▶ **What is needed**
Would you return, word for word, the lines of the data below from the line with "camera: 55 degrees left, 5 degrees down" through the line with "(593, 313) = (685, 193): none", and no others?

▶ **Dataset extract**
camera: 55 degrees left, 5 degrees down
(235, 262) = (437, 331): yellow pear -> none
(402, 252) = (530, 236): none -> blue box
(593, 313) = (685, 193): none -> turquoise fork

---

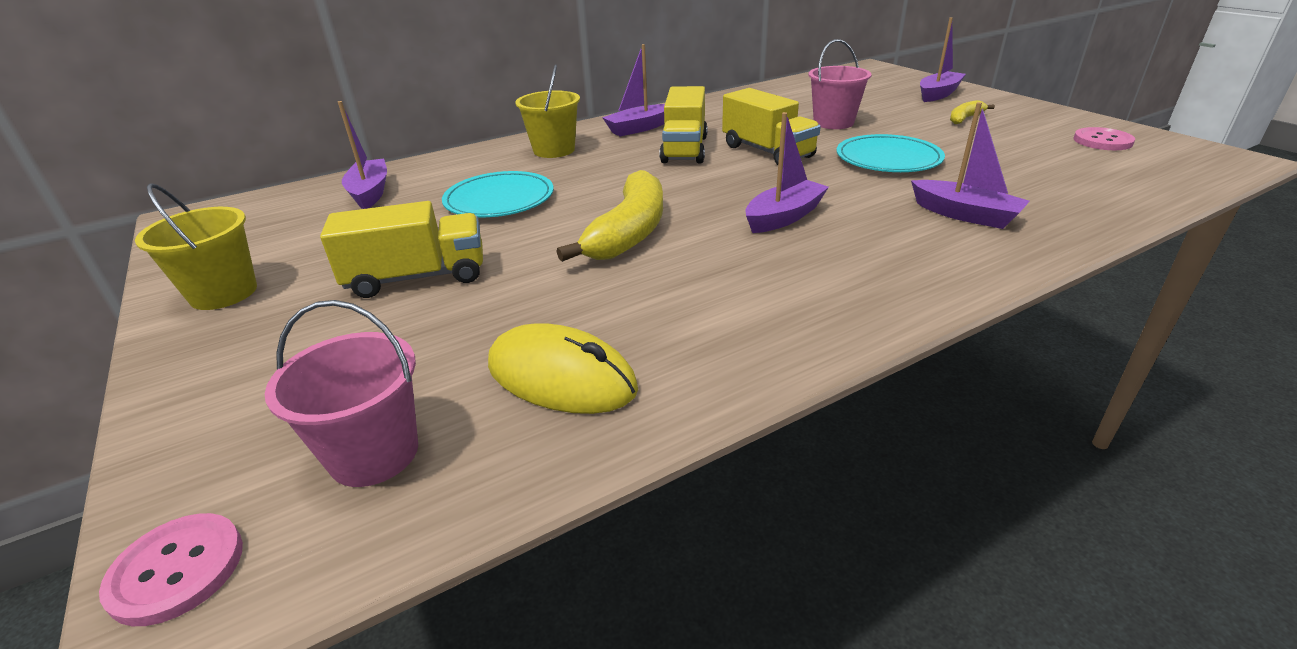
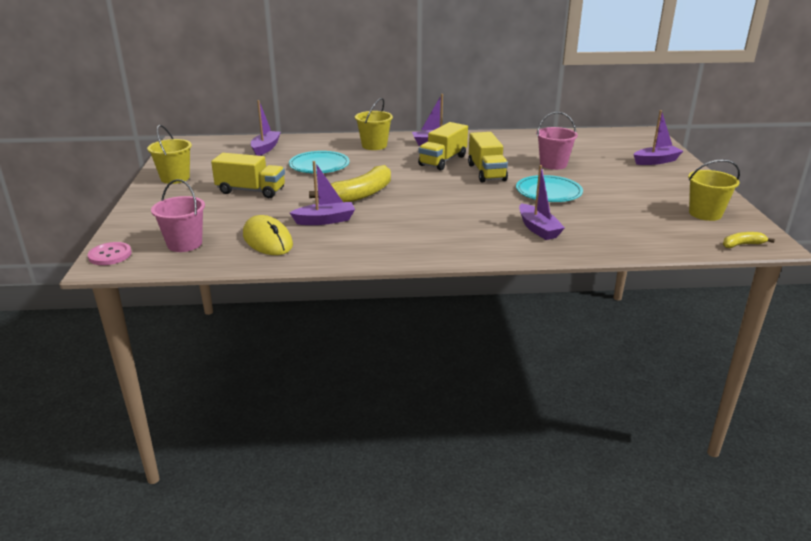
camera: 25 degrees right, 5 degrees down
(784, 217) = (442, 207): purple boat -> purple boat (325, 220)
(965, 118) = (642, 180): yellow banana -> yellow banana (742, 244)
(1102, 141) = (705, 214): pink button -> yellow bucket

▶ **Written solution**
camera: 55 degrees left, 5 degrees down
(235, 262) = (437, 331): yellow pear -> none
(402, 252) = (530, 236): none -> blue box
(593, 313) = (685, 193): none -> turquoise fork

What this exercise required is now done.